Exercise prompt:
Copy every line of the listing, putting "face" wherever "dial" appears. Leave everything else unchanged.

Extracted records
☆ ☆ ☆ ☆ ☆ ☆ ☆

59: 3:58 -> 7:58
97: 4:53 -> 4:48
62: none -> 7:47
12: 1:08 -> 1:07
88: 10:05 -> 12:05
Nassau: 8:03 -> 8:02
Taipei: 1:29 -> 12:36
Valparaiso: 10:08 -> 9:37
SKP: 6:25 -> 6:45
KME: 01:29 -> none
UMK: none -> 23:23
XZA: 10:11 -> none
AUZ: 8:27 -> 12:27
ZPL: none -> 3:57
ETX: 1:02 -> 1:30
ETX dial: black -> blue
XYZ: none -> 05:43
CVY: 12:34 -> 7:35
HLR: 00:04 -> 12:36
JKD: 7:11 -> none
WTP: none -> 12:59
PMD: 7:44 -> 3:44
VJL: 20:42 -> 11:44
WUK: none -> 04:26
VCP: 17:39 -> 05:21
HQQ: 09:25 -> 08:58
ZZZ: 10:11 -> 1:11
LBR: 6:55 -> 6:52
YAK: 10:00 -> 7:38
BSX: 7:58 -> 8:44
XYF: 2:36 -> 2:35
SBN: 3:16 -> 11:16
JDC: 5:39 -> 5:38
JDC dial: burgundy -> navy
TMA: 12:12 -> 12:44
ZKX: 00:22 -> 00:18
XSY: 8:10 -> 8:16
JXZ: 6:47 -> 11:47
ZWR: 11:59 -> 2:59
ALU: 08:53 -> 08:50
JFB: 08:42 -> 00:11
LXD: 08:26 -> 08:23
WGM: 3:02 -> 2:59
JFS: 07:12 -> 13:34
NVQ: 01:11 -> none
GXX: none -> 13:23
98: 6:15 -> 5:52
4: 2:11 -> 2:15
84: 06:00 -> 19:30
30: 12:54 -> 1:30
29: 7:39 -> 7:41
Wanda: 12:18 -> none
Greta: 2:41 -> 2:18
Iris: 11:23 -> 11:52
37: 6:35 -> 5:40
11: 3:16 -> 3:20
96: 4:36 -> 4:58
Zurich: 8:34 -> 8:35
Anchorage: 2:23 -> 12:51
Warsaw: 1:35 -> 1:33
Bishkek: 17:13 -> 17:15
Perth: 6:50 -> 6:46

☆ ☆ ☆ ☆ ☆ ☆ ☆

Answer to the task:
59: 3:58 -> 7:58
97: 4:53 -> 4:48
62: none -> 7:47
12: 1:08 -> 1:07
88: 10:05 -> 12:05
Nassau: 8:03 -> 8:02
Taipei: 1:29 -> 12:36
Valparaiso: 10:08 -> 9:37
SKP: 6:25 -> 6:45
KME: 01:29 -> none
UMK: none -> 23:23
XZA: 10:11 -> none
AUZ: 8:27 -> 12:27
ZPL: none -> 3:57
ETX: 1:02 -> 1:30
ETX face: black -> blue
XYZ: none -> 05:43
CVY: 12:34 -> 7:35
HLR: 00:04 -> 12:36
JKD: 7:11 -> none
WTP: none -> 12:59
PMD: 7:44 -> 3:44
VJL: 20:42 -> 11:44
WUK: none -> 04:26
VCP: 17:39 -> 05:21
HQQ: 09:25 -> 08:58
ZZZ: 10:11 -> 1:11
LBR: 6:55 -> 6:52
YAK: 10:00 -> 7:38
BSX: 7:58 -> 8:44
XYF: 2:36 -> 2:35
SBN: 3:16 -> 11:16
JDC: 5:39 -> 5:38
JDC face: burgundy -> navy
TMA: 12:12 -> 12:44
ZKX: 00:22 -> 00:18
XSY: 8:10 -> 8:16
JXZ: 6:47 -> 11:47
ZWR: 11:59 -> 2:59
ALU: 08:53 -> 08:50
JFB: 08:42 -> 00:11
LXD: 08:26 -> 08:23
WGM: 3:02 -> 2:59
JFS: 07:12 -> 13:34
NVQ: 01:11 -> none
GXX: none -> 13:23
98: 6:15 -> 5:52
4: 2:11 -> 2:15
84: 06:00 -> 19:30
30: 12:54 -> 1:30
29: 7:39 -> 7:41
Wanda: 12:18 -> none
Greta: 2:41 -> 2:18
Iris: 11:23 -> 11:52
37: 6:35 -> 5:40
11: 3:16 -> 3:20
96: 4:36 -> 4:58
Zurich: 8:34 -> 8:35
Anchorage: 2:23 -> 12:51
Warsaw: 1:35 -> 1:33
Bishkek: 17:13 -> 17:15
Perth: 6:50 -> 6:46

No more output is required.